* [What the task requires]
Once the line containing "R10: 6.8 (NET14, NET25)" is found in the records below, return it and each following line exactly, up to and including the line containing "R10: 6.2k (+3V3, U1/in+)", and nothing else.

● ● ●

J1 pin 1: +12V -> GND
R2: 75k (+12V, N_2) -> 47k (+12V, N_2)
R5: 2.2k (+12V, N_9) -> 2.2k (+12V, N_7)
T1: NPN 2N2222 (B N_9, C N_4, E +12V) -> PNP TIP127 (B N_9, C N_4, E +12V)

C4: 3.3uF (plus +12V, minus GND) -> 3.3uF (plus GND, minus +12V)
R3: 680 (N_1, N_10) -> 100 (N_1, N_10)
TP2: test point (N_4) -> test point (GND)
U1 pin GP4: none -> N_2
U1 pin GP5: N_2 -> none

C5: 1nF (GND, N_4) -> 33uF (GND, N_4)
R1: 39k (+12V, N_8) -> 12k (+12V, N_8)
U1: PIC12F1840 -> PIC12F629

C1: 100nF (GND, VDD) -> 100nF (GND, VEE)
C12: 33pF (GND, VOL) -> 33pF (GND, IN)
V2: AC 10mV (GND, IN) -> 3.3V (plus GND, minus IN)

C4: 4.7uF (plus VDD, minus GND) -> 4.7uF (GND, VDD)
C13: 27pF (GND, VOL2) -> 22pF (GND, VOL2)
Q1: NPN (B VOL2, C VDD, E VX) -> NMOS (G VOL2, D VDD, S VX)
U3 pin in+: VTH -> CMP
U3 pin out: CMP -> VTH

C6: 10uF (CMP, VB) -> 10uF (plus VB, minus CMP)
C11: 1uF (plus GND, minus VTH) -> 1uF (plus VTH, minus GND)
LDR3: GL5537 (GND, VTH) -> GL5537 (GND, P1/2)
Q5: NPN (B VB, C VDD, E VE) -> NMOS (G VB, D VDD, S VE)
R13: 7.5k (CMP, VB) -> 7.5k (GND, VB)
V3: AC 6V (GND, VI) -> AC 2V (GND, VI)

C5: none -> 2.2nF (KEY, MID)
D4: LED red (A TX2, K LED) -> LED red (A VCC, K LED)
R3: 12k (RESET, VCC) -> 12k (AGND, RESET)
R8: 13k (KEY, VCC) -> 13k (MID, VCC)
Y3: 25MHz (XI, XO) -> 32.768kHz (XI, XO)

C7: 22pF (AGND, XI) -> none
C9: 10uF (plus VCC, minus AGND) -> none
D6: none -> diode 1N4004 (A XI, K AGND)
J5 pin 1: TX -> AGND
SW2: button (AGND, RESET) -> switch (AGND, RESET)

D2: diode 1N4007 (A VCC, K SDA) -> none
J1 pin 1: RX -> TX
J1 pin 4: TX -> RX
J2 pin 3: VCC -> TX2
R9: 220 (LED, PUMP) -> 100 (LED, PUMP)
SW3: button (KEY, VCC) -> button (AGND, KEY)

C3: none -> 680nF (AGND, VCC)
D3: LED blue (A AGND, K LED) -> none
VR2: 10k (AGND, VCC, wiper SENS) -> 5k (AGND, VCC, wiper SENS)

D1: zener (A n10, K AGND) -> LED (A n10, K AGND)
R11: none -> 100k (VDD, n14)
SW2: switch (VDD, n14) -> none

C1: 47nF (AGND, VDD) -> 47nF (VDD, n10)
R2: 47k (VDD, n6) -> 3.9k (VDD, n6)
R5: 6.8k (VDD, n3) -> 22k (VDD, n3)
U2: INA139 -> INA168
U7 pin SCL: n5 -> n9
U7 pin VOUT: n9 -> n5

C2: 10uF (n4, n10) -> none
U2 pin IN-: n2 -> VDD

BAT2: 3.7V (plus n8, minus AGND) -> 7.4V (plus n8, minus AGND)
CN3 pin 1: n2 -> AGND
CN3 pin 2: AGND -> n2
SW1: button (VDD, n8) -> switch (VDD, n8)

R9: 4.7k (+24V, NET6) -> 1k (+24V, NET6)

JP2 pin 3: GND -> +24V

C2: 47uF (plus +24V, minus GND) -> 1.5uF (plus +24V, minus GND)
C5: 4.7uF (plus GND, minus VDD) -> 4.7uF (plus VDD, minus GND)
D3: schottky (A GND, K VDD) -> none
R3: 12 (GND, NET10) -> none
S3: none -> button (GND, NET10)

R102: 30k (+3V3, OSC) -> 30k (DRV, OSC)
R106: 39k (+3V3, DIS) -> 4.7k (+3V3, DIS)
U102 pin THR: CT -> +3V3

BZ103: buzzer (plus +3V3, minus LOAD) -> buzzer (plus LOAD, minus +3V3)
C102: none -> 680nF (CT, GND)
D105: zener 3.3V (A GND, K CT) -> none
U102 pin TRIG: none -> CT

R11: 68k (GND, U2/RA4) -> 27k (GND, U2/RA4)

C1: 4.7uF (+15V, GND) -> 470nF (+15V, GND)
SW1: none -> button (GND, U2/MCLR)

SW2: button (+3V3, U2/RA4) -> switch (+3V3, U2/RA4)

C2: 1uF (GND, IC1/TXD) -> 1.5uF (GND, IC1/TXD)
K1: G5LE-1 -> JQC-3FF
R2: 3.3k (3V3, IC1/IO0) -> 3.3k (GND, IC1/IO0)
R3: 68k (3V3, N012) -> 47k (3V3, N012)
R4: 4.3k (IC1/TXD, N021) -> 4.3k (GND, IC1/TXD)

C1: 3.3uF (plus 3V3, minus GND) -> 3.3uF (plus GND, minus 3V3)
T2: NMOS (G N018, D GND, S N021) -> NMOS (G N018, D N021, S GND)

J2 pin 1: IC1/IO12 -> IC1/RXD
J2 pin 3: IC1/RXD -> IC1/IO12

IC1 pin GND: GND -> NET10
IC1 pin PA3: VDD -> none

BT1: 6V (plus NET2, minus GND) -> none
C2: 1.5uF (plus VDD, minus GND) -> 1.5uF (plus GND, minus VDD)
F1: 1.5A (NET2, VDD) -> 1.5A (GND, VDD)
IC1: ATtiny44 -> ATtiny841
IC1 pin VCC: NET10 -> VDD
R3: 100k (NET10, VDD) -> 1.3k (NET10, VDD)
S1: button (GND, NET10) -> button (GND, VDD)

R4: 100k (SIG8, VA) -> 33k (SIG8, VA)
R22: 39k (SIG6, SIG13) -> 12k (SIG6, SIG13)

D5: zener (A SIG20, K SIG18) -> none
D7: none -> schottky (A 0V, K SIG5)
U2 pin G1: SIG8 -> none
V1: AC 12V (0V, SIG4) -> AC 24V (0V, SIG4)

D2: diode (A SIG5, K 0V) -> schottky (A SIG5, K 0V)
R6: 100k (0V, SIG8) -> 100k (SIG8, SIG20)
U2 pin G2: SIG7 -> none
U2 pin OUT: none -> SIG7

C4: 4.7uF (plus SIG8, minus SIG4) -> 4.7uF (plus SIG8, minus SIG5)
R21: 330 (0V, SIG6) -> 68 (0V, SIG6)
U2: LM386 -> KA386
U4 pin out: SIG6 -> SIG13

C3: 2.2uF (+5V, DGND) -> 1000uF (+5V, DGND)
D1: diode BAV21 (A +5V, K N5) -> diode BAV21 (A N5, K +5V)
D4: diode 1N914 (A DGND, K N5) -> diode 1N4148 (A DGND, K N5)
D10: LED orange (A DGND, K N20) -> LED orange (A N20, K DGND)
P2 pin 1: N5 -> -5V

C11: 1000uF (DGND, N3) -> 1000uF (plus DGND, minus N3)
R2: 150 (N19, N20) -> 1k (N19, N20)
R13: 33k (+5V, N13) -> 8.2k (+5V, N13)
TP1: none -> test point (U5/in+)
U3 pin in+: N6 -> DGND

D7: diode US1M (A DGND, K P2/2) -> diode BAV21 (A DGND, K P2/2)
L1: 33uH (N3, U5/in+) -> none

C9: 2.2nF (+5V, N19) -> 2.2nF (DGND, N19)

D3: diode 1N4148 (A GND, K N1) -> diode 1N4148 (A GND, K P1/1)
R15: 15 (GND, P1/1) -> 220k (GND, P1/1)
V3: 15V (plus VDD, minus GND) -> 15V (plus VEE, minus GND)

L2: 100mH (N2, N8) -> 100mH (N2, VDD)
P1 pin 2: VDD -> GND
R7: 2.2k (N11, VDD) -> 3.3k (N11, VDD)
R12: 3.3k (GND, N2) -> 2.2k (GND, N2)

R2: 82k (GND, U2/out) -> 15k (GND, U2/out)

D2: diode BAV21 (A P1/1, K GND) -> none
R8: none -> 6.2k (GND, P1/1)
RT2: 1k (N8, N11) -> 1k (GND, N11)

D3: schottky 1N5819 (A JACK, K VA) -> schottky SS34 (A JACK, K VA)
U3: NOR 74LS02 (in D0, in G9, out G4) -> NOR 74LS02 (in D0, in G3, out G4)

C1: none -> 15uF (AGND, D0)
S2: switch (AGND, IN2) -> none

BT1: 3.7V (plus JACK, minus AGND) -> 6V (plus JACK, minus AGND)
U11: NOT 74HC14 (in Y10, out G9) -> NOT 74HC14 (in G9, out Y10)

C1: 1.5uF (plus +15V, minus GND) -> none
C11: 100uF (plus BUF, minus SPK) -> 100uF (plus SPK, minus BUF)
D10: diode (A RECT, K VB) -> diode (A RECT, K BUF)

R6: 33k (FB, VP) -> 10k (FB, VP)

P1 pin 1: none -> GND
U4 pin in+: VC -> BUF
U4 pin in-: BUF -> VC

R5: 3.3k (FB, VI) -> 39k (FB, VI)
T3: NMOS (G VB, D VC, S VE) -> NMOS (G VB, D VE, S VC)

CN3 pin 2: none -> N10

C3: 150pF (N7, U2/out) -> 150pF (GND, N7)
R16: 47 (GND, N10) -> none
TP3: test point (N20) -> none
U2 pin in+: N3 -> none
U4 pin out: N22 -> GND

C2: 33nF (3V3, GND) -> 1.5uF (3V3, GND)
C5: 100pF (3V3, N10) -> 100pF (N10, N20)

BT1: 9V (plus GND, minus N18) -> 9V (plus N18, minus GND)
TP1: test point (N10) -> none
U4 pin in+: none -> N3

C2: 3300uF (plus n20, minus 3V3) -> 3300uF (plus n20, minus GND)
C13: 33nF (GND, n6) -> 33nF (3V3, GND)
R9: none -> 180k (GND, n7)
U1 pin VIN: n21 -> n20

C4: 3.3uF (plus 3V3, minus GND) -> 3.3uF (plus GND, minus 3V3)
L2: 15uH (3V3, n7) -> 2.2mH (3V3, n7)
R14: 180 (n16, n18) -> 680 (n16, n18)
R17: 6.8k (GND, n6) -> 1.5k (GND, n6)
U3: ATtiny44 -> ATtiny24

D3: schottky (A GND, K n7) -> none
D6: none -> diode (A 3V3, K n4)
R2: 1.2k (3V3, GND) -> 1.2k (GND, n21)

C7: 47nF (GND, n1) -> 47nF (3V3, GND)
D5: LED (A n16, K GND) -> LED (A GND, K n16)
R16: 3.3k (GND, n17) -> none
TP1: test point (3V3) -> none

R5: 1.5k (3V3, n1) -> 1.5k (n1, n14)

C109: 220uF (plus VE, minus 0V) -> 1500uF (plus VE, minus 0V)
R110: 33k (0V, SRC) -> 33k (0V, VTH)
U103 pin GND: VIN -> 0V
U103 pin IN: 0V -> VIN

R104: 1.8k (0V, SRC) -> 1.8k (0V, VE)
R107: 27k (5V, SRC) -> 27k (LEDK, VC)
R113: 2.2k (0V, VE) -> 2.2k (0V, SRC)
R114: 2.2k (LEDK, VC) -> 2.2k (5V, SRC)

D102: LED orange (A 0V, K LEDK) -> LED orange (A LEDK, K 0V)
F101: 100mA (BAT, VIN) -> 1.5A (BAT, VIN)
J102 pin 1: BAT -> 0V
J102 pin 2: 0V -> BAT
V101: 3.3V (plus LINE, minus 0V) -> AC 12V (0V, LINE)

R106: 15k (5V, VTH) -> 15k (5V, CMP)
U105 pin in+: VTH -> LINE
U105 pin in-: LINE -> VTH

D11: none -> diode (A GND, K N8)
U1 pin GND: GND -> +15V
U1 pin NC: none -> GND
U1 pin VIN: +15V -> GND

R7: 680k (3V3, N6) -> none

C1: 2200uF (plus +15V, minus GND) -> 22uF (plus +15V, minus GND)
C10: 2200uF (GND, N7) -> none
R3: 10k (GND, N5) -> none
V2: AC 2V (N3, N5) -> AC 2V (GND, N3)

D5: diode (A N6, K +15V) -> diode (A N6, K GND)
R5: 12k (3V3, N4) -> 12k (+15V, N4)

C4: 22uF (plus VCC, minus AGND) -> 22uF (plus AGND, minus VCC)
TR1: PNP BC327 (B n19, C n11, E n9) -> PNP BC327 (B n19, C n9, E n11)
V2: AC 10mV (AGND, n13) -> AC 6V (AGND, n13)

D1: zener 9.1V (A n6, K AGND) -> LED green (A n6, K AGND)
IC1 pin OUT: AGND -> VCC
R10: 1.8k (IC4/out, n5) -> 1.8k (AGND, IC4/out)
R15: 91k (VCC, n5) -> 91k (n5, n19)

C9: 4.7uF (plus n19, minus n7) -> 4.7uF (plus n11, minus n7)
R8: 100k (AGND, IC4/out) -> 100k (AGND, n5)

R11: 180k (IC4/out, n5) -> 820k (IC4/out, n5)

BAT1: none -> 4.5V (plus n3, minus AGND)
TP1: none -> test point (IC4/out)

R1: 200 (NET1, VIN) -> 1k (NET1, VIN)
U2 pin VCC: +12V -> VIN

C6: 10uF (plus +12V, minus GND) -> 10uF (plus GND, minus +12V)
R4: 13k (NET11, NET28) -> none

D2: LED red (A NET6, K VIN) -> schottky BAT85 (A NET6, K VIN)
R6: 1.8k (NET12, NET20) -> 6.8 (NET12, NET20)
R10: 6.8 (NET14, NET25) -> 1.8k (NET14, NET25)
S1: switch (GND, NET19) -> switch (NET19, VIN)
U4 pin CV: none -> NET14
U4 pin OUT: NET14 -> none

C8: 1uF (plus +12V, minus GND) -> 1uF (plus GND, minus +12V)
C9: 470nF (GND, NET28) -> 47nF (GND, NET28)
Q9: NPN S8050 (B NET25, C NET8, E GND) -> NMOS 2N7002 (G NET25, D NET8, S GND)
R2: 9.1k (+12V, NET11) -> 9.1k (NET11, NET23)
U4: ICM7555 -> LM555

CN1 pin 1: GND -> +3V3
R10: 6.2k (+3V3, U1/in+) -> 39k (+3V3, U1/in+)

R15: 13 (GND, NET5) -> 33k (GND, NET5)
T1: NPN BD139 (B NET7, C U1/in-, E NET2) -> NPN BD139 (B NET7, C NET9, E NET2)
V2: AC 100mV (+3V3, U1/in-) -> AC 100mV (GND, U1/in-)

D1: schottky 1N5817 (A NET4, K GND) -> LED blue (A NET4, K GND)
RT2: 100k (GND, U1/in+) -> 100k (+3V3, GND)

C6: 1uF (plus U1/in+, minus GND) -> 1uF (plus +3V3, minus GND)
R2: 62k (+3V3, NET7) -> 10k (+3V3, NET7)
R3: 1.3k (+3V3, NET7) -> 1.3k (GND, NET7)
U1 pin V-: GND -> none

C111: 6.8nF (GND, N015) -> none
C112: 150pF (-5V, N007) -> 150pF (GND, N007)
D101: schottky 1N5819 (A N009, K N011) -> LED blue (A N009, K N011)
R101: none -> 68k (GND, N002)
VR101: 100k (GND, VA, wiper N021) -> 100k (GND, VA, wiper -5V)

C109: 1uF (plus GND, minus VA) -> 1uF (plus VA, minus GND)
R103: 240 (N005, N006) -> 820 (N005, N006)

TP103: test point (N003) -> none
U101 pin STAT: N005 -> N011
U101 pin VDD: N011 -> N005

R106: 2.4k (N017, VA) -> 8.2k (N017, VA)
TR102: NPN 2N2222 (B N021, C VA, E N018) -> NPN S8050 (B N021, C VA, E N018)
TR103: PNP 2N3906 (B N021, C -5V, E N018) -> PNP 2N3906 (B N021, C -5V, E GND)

● ● ●

* [Your response]
R10: 6.8 (NET14, NET25) -> 1.8k (NET14, NET25)
S1: switch (GND, NET19) -> switch (NET19, VIN)
U4 pin CV: none -> NET14
U4 pin OUT: NET14 -> none

C8: 1uF (plus +12V, minus GND) -> 1uF (plus GND, minus +12V)
C9: 470nF (GND, NET28) -> 47nF (GND, NET28)
Q9: NPN S8050 (B NET25, C NET8, E GND) -> NMOS 2N7002 (G NET25, D NET8, S GND)
R2: 9.1k (+12V, NET11) -> 9.1k (NET11, NET23)
U4: ICM7555 -> LM555

CN1 pin 1: GND -> +3V3
R10: 6.2k (+3V3, U1/in+) -> 39k (+3V3, U1/in+)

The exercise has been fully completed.